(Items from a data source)
────

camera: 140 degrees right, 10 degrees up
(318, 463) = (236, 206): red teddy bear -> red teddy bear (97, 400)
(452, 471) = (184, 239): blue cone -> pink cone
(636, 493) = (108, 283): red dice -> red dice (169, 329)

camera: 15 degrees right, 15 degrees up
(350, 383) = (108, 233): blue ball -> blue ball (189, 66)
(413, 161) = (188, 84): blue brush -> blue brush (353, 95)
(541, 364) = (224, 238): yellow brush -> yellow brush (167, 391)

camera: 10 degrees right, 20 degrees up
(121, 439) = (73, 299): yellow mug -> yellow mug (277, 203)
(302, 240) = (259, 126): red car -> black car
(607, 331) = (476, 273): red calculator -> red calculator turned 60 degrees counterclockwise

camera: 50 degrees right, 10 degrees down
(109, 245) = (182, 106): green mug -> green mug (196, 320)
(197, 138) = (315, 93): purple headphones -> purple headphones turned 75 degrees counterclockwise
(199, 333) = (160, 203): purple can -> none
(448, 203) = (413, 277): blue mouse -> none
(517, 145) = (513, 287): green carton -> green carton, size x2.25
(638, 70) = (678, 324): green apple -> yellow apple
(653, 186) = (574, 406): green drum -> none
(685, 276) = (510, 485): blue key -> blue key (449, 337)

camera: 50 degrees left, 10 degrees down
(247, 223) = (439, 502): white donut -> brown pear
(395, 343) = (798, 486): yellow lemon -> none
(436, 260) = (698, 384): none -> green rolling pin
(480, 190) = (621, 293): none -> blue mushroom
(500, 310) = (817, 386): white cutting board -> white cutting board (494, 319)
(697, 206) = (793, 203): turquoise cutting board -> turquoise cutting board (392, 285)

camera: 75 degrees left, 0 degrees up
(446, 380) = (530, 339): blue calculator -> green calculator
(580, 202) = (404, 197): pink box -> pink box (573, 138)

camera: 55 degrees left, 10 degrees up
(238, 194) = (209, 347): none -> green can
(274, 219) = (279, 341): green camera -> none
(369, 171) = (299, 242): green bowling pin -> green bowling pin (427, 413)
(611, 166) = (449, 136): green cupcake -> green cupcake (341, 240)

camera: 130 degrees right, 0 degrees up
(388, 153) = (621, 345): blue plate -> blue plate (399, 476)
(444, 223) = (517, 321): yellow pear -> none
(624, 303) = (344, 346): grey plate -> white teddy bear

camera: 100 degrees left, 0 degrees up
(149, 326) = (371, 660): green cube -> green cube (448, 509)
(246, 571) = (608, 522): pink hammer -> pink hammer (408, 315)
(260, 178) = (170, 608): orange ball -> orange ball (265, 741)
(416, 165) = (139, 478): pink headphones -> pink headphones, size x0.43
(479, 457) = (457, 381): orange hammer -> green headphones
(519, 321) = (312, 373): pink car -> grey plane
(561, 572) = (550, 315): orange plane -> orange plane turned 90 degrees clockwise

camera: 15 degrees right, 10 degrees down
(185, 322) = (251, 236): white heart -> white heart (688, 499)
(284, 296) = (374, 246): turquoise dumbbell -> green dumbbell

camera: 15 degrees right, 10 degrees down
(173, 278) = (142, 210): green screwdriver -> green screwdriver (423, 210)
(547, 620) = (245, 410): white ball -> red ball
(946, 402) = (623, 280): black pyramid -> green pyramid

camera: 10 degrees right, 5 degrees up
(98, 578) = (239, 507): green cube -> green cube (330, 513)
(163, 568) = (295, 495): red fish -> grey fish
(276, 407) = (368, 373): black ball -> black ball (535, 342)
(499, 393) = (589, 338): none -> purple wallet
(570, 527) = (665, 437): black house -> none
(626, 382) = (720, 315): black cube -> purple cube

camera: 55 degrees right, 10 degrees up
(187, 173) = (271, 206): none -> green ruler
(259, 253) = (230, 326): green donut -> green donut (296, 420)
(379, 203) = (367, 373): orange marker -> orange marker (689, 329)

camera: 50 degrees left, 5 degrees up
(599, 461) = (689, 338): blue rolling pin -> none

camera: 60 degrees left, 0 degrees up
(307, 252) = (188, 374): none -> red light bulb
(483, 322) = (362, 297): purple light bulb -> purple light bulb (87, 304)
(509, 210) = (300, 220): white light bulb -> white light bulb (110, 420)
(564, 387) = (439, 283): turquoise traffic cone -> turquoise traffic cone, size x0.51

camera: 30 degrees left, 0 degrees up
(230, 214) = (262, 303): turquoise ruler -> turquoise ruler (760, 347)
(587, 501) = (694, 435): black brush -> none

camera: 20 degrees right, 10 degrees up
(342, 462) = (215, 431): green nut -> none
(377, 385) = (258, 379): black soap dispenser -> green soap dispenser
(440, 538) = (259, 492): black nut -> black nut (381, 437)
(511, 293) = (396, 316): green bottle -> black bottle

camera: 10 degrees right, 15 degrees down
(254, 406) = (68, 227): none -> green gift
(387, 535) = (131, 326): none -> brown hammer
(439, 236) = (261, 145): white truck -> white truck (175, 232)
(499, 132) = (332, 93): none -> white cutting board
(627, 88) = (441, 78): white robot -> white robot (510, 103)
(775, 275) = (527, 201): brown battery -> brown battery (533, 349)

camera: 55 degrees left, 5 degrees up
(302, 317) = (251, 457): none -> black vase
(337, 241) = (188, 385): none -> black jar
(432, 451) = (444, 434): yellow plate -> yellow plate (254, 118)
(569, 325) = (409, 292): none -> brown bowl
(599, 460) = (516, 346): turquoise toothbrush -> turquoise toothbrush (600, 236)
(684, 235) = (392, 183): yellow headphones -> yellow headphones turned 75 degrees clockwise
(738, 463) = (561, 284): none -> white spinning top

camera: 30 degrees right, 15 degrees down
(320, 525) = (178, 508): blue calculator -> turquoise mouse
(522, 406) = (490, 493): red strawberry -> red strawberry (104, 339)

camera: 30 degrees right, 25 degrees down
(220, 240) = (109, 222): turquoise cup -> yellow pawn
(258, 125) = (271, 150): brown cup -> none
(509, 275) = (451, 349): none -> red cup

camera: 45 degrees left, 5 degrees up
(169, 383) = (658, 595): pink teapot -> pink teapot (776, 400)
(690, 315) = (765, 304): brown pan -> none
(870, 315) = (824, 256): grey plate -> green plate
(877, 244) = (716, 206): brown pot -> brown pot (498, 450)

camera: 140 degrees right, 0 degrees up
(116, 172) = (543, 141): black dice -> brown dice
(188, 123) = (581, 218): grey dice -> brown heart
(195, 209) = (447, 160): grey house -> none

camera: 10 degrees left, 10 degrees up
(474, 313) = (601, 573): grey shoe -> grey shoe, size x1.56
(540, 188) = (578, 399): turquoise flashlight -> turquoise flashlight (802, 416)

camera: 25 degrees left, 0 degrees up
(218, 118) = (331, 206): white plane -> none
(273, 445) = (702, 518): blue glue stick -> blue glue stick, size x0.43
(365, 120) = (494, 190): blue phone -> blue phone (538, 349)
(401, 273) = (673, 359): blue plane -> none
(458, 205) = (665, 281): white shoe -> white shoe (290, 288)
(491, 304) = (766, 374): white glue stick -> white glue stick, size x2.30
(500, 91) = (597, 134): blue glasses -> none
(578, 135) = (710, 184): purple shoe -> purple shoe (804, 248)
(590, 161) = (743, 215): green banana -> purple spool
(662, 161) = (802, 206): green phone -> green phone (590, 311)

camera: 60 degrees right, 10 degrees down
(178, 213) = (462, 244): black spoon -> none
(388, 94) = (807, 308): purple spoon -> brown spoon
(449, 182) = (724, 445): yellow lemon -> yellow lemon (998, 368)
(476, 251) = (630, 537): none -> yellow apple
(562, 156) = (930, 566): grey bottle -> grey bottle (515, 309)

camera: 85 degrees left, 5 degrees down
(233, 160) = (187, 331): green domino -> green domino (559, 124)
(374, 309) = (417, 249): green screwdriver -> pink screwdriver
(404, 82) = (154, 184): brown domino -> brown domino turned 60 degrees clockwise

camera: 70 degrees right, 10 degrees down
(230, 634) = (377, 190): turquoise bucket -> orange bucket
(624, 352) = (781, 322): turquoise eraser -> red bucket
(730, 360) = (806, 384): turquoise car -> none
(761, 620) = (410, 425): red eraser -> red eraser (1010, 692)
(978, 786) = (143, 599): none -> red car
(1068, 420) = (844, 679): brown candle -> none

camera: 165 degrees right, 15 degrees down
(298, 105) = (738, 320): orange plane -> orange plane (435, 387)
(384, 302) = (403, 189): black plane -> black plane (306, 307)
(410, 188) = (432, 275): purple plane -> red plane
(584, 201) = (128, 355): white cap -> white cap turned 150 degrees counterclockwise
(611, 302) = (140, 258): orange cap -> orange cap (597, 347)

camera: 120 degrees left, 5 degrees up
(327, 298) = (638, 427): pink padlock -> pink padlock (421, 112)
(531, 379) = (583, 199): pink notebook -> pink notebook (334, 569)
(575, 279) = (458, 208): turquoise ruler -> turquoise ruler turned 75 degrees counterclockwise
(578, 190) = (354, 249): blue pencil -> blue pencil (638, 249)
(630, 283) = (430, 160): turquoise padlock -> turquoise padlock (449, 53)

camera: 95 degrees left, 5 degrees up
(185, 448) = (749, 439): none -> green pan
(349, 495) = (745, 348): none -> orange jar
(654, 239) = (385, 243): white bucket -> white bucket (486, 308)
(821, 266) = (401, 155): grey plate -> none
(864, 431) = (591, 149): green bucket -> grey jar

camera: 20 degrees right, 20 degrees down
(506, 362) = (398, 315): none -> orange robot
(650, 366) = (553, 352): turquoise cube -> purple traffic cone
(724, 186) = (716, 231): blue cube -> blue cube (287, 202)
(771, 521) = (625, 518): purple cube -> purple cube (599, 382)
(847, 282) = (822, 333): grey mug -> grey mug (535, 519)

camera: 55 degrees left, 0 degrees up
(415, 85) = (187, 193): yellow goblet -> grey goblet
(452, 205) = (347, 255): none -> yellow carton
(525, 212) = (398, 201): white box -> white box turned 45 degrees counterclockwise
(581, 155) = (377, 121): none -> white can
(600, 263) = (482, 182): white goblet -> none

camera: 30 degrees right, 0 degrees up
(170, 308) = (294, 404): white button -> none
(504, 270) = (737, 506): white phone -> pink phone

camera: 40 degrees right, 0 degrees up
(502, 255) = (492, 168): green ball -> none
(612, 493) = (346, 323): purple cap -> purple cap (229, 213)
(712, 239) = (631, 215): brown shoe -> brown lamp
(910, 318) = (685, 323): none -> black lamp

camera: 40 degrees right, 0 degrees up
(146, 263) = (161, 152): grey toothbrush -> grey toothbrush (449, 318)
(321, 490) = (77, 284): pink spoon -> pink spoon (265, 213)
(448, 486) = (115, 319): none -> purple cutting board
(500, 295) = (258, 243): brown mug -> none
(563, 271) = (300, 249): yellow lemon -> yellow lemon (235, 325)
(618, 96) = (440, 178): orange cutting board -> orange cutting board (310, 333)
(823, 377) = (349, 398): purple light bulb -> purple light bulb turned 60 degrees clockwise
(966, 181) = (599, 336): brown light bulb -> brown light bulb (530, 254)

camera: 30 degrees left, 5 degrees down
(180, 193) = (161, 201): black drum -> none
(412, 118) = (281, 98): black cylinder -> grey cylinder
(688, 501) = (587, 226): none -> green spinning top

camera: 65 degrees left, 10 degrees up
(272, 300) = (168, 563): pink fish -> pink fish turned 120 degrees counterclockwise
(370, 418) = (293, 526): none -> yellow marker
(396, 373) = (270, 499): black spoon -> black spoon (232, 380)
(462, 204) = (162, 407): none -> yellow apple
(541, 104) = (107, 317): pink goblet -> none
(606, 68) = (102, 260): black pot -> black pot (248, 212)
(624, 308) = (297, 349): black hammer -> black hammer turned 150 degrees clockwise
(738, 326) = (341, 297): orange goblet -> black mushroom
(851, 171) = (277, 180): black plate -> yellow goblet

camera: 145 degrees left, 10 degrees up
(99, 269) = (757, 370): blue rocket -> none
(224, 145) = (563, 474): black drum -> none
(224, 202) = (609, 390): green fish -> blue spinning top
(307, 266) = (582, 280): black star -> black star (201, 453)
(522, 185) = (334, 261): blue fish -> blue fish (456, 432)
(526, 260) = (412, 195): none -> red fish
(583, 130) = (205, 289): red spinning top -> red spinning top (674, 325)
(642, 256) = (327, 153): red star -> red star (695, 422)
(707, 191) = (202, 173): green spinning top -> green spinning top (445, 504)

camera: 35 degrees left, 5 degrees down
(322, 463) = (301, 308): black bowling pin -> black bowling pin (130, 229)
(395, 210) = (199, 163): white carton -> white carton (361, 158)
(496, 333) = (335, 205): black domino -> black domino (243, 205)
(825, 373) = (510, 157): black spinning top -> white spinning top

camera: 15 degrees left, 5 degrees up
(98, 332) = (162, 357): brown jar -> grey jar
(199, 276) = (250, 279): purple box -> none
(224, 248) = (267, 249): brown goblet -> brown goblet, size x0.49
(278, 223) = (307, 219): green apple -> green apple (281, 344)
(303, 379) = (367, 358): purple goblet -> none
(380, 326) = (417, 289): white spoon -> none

────

| INSTRUCTIONS FOR THE TASK |
Look through the entries above and quote exactly the lines from the line with "(254, 406) = (68, 227): none -> green gift" to the line with "(775, 275) = (527, 201): brown", counting both of those lines.

| ANSWER BOX |
(254, 406) = (68, 227): none -> green gift
(387, 535) = (131, 326): none -> brown hammer
(439, 236) = (261, 145): white truck -> white truck (175, 232)
(499, 132) = (332, 93): none -> white cutting board
(627, 88) = (441, 78): white robot -> white robot (510, 103)
(775, 275) = (527, 201): brown battery -> brown battery (533, 349)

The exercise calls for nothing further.